[SOURCE DATA]

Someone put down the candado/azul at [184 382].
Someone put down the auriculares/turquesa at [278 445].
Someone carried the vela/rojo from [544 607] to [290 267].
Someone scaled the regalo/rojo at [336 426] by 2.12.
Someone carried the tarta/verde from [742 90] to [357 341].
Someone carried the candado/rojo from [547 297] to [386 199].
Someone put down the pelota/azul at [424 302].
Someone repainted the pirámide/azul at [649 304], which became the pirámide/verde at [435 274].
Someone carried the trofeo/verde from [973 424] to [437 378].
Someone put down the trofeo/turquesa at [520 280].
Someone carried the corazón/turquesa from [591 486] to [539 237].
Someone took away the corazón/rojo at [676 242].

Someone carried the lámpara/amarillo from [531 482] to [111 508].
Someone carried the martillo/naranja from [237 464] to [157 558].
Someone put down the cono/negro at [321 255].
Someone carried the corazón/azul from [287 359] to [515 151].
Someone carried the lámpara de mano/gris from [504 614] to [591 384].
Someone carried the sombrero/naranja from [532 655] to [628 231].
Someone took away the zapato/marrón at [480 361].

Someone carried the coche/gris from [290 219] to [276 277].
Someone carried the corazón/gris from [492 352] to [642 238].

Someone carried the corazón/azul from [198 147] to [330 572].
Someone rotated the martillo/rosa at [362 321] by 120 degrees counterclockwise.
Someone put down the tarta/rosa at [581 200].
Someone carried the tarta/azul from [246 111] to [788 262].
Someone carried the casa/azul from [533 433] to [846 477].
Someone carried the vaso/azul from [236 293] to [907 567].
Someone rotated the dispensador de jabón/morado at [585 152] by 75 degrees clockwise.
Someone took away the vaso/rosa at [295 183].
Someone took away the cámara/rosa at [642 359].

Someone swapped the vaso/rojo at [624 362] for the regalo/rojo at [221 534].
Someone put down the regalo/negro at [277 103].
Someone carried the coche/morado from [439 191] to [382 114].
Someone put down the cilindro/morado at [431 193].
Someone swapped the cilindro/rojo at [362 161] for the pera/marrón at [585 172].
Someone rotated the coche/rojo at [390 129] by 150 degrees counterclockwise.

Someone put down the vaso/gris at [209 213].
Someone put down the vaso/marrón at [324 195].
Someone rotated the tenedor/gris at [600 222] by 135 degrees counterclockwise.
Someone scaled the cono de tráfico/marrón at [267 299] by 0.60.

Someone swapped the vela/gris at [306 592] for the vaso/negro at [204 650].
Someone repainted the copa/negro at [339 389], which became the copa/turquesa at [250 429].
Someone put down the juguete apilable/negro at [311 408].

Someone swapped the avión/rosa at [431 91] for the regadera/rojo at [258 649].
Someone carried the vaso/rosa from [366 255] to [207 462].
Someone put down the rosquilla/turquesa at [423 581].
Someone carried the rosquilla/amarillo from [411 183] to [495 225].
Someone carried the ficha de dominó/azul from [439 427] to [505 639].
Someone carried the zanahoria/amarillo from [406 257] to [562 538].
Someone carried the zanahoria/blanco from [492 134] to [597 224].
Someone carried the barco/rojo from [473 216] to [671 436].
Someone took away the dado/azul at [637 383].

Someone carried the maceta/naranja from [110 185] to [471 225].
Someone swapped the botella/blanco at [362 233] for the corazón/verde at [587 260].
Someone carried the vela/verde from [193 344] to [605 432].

[/SOURCE DATA]

> _WORK TASK_: In the listing above, find the line with "Someone scaled the regalo/rojo" and the line with "Someone repainted the pirámide/azul", then print exactly those two lines and every line between them, and nothing more.

> _TASK OUTPUT_:
Someone scaled the regalo/rojo at [336 426] by 2.12.
Someone carried the tarta/verde from [742 90] to [357 341].
Someone carried the candado/rojo from [547 297] to [386 199].
Someone put down the pelota/azul at [424 302].
Someone repainted the pirámide/azul at [649 304], which became the pirámide/verde at [435 274].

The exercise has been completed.